Version comparison data:
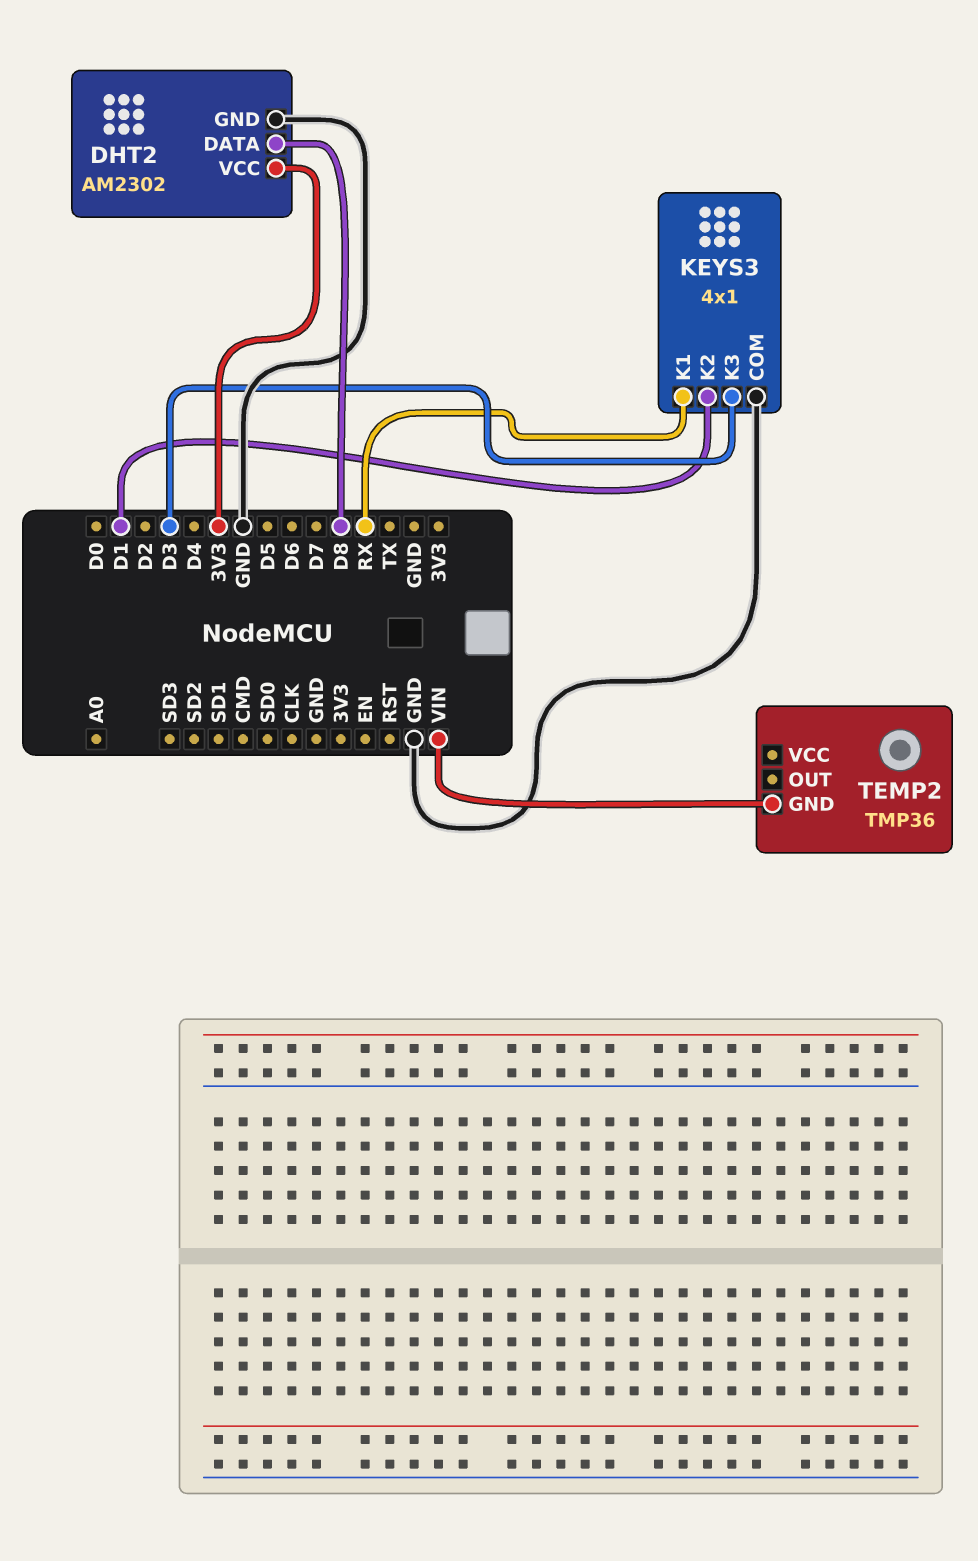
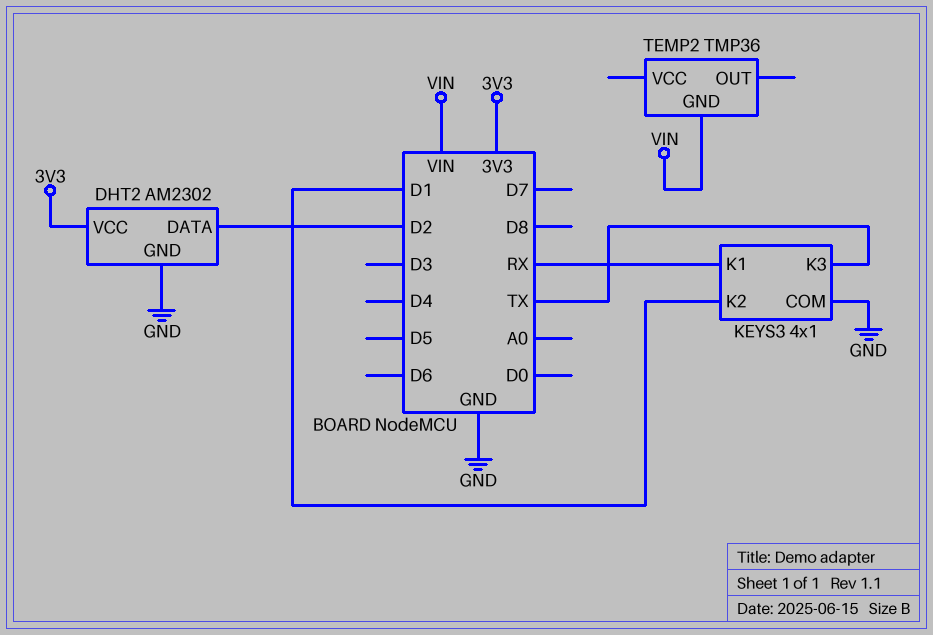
DHT2 pin DATA: D8 -> D2
KEYS3 pin K3: D3 -> TX

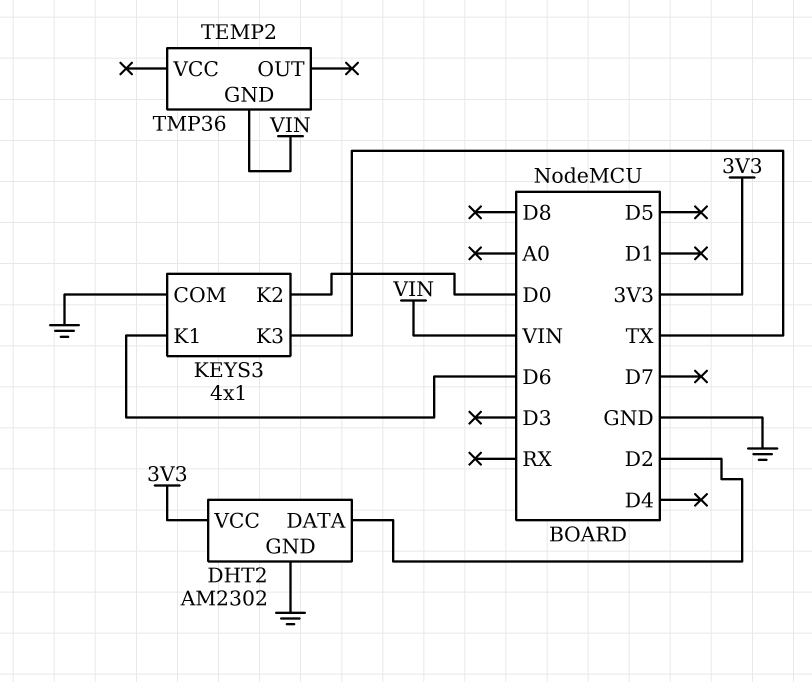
KEYS3 pin K1: RX -> D6
KEYS3 pin K2: D1 -> D0

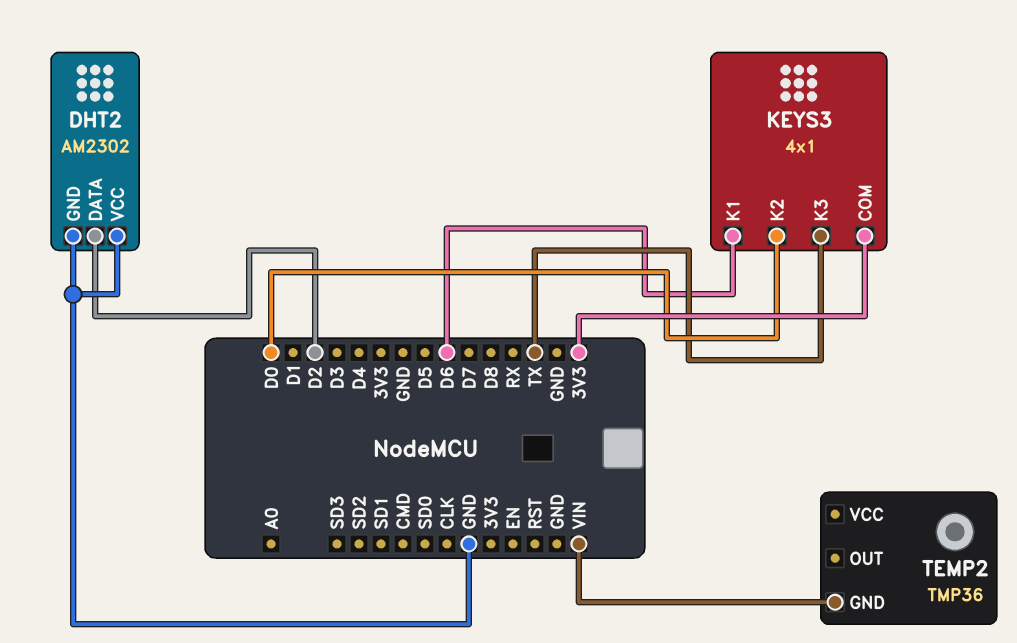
DHT2 pin VCC: 3V3 -> GND
KEYS3 pin COM: GND -> 3V3

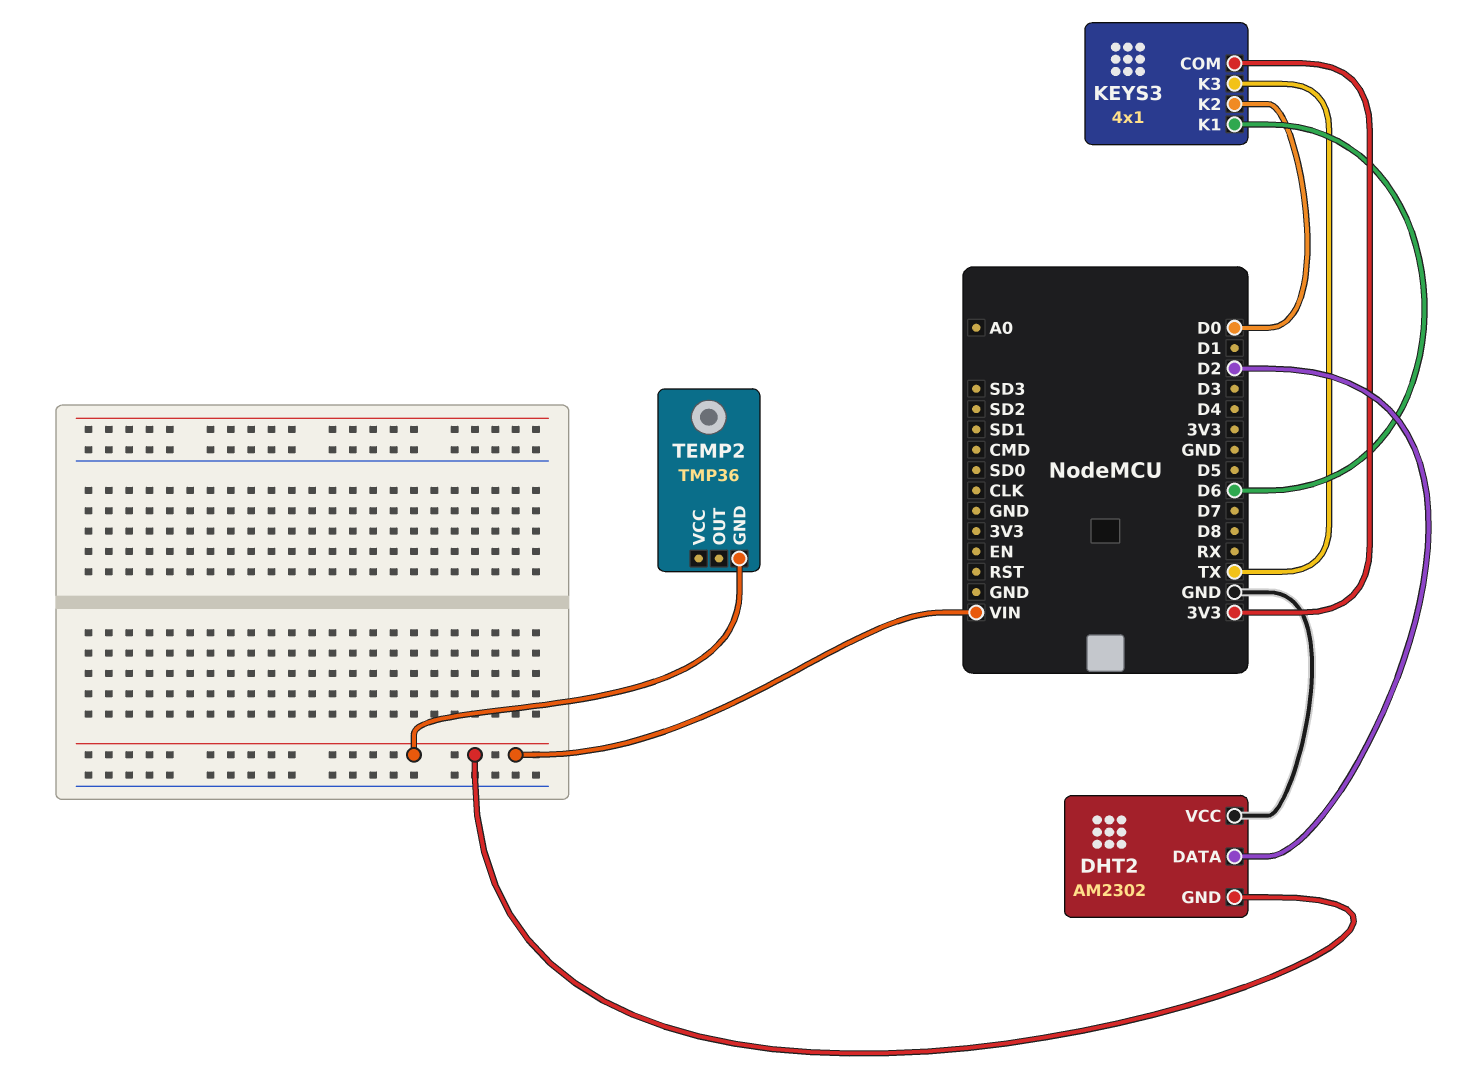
DHT2 pin GND: GND -> VIN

Problem description:
Omit every image. Quote each record exactly.

Solution to the problem:
DHT2 pin DATA: D8 -> D2
KEYS3 pin K3: D3 -> TX

KEYS3 pin K1: RX -> D6
KEYS3 pin K2: D1 -> D0

DHT2 pin VCC: 3V3 -> GND
KEYS3 pin COM: GND -> 3V3

DHT2 pin GND: GND -> VIN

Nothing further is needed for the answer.